_Exercise directions:_ Exclude the pictures and set down, unaltered, the lines from the one that holds "R3: 100 (+9V, DGND) -> none" through the end of the data.

++++++++++

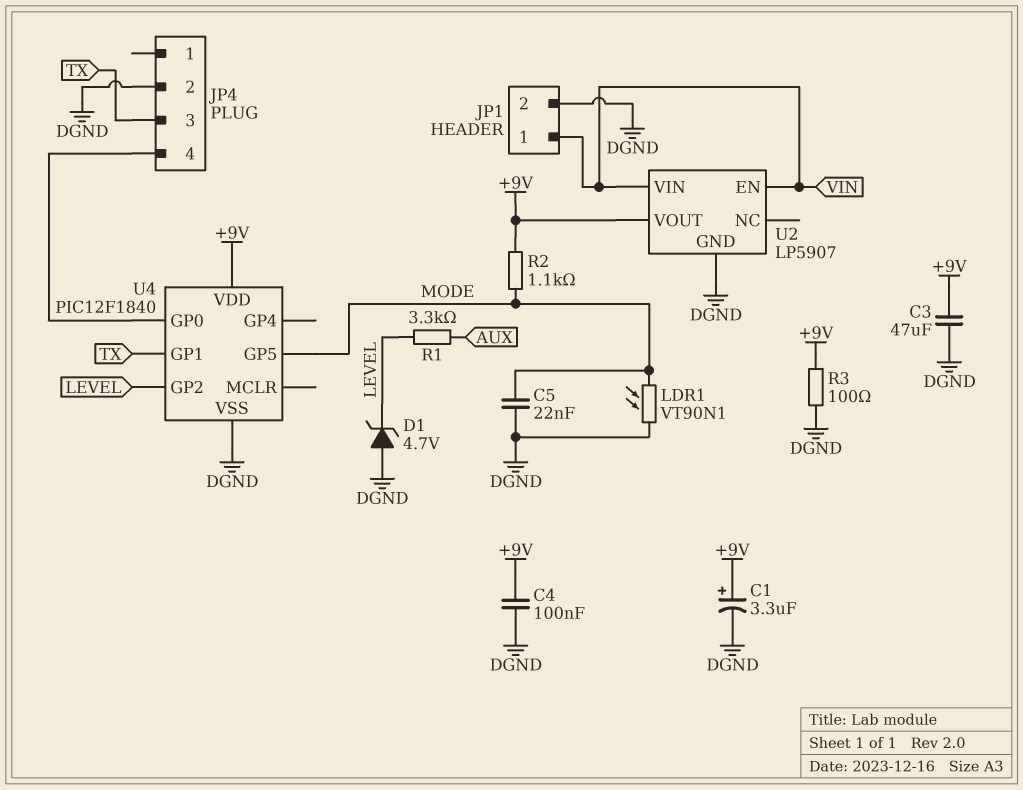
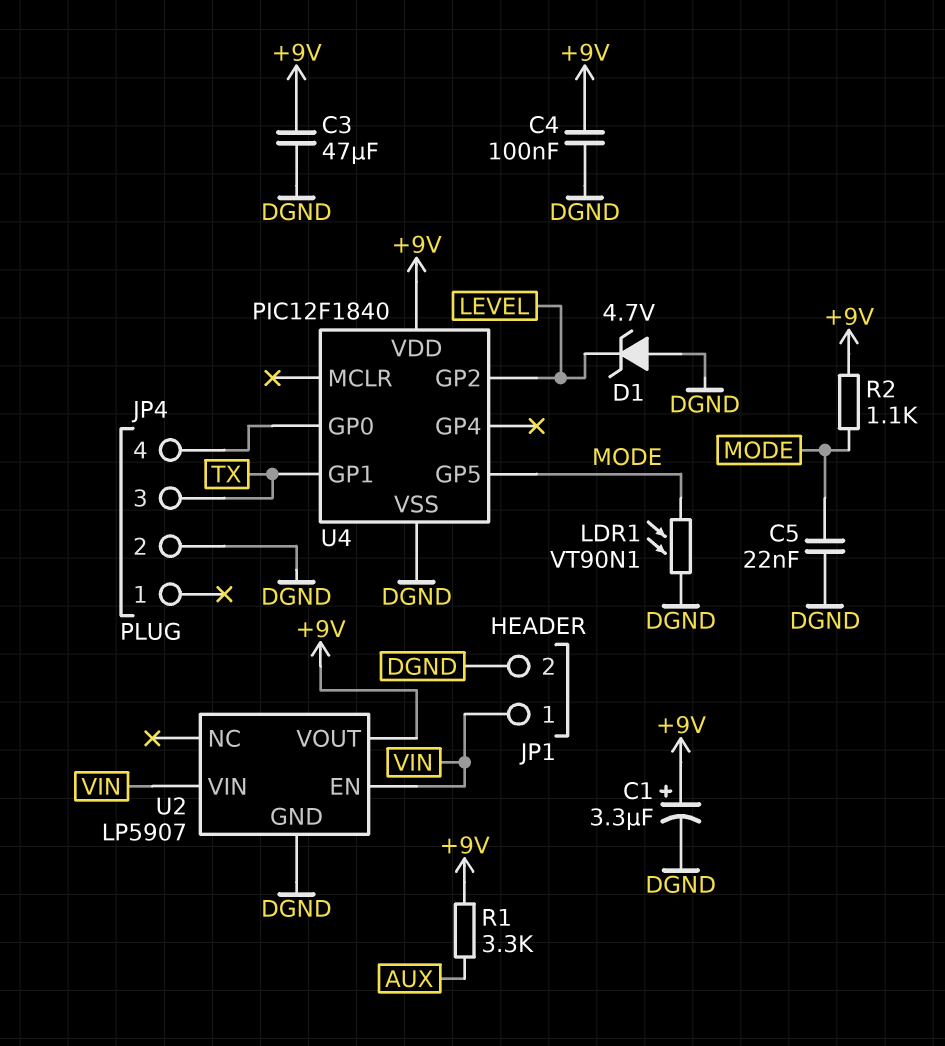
R1: 3.3k (AUX, LEVEL) -> 3.3k (+9V, AUX)
R3: 100 (+9V, DGND) -> none

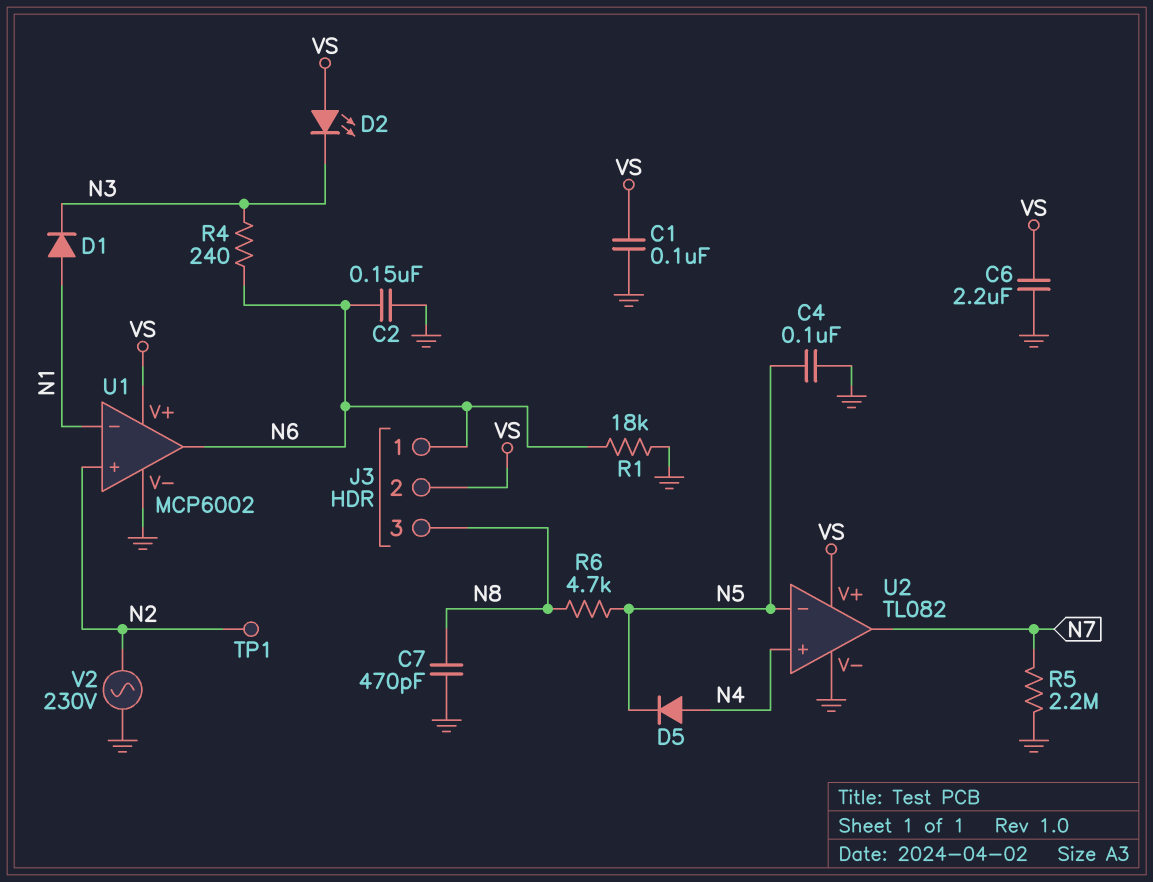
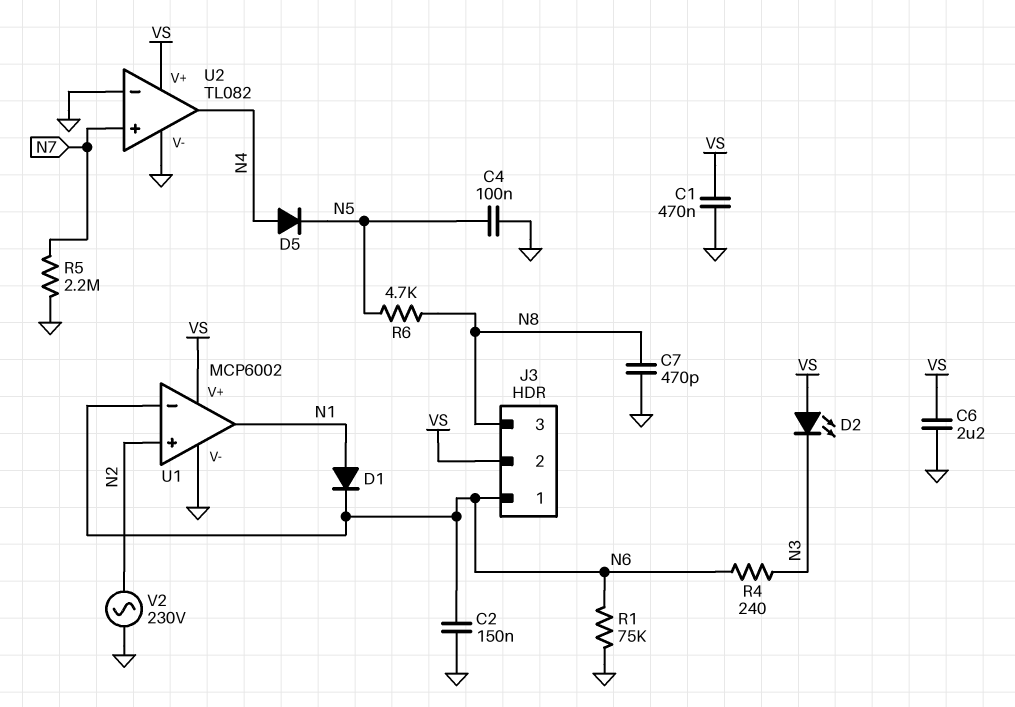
C1: 100nF (GND, VS) -> 470nF (GND, VS)
D1: diode (A N1, K N3) -> diode (A N1, K N6)
R1: 18k (GND, N6) -> 75k (GND, N6)
TP1: test point (N2) -> none
U1 pin in-: N1 -> N6
U1 pin out: N6 -> N1
U2 pin in+: N4 -> N7
U2 pin in-: N5 -> GND
U2 pin out: N7 -> N4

++++++++++

_Task response:_
R3: 100 (+9V, DGND) -> none

C1: 100nF (GND, VS) -> 470nF (GND, VS)
D1: diode (A N1, K N3) -> diode (A N1, K N6)
R1: 18k (GND, N6) -> 75k (GND, N6)
TP1: test point (N2) -> none
U1 pin in-: N1 -> N6
U1 pin out: N6 -> N1
U2 pin in+: N4 -> N7
U2 pin in-: N5 -> GND
U2 pin out: N7 -> N4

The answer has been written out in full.